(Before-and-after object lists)

- Opening Delimiter -

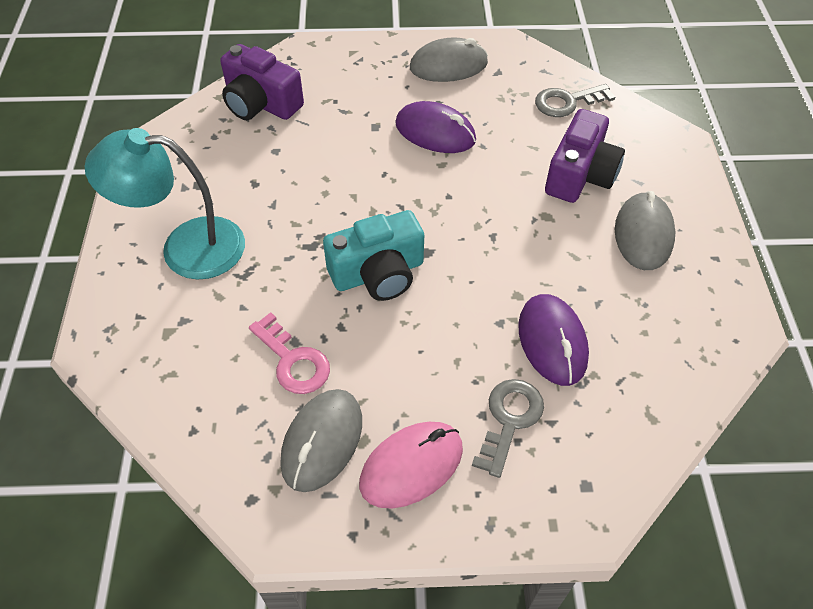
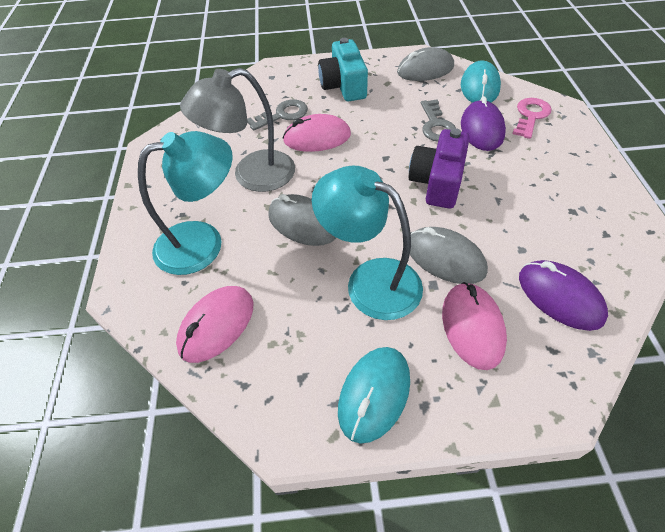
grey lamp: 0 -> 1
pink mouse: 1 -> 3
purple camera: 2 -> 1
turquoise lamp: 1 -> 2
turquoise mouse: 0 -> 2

- Closing Delimiter -

Exercise requirements ▸ Each line above should be written out again exactly, and no picture should appear in the copy.

Answer section ▸
grey lamp: 0 -> 1
pink mouse: 1 -> 3
purple camera: 2 -> 1
turquoise lamp: 1 -> 2
turquoise mouse: 0 -> 2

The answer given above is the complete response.